### Problem details
Which lines in the records below mention the word "none"? Copy each one out.

Bounding box mapping data:
- - -

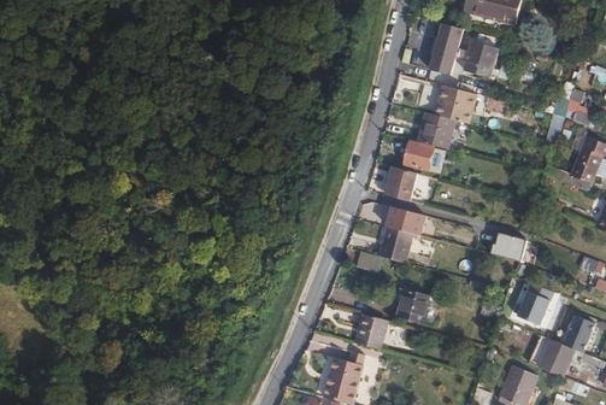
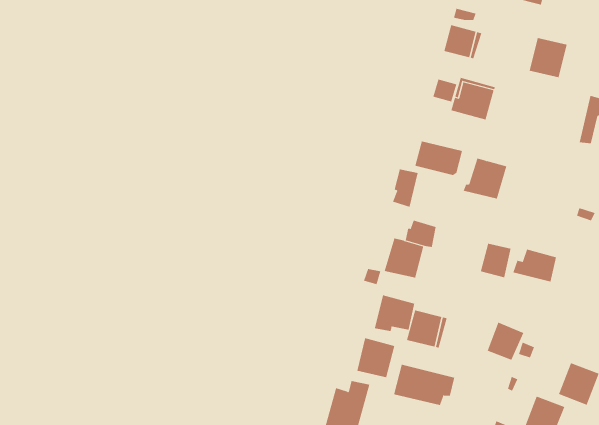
building: [465,42,499,77] -> [529,38,568,78]
building: [414,112,453,148] -> [463,158,507,199]
building: none -> [480,243,511,278]
building: none -> [374,295,415,332]
building: [517,289,549,323] -> [487,322,524,361]
building: none -> [394,364,455,406]

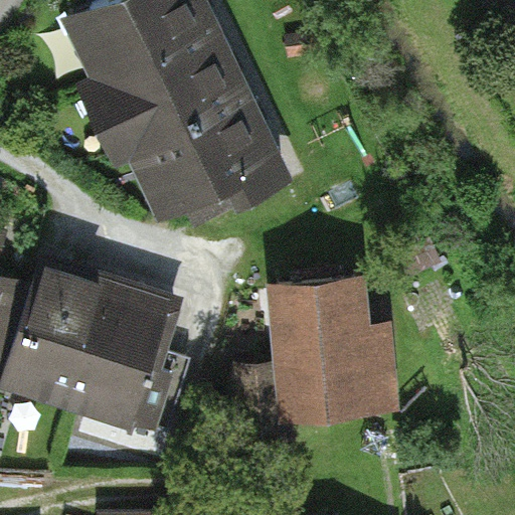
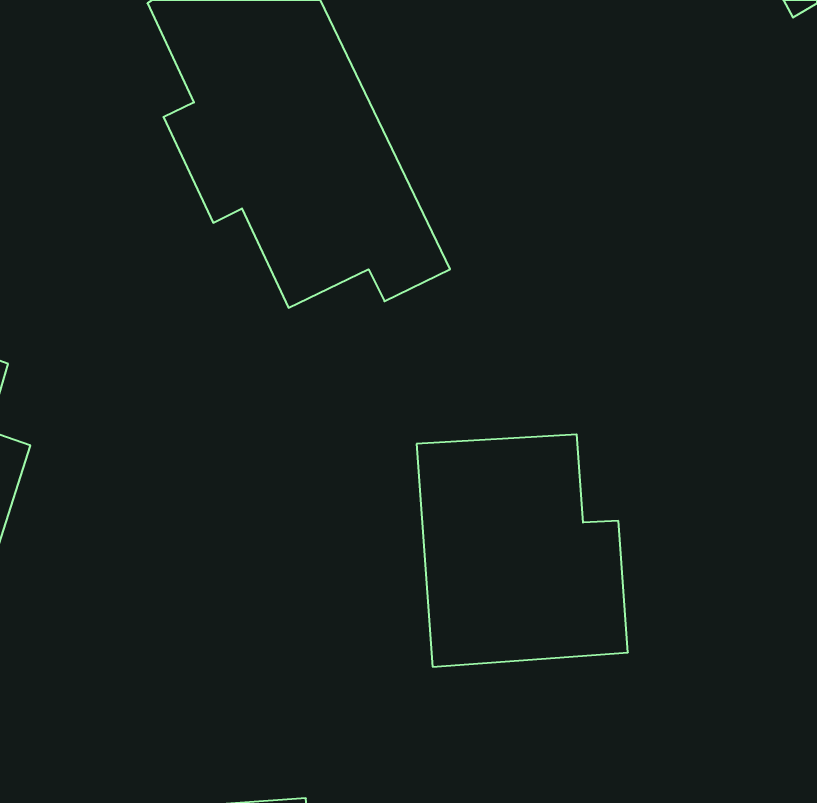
building: [5,266,180,431] -> none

- - -

### Task result
building: none -> [480,243,511,278]
building: none -> [374,295,415,332]
building: none -> [394,364,455,406]
building: [5,266,180,431] -> none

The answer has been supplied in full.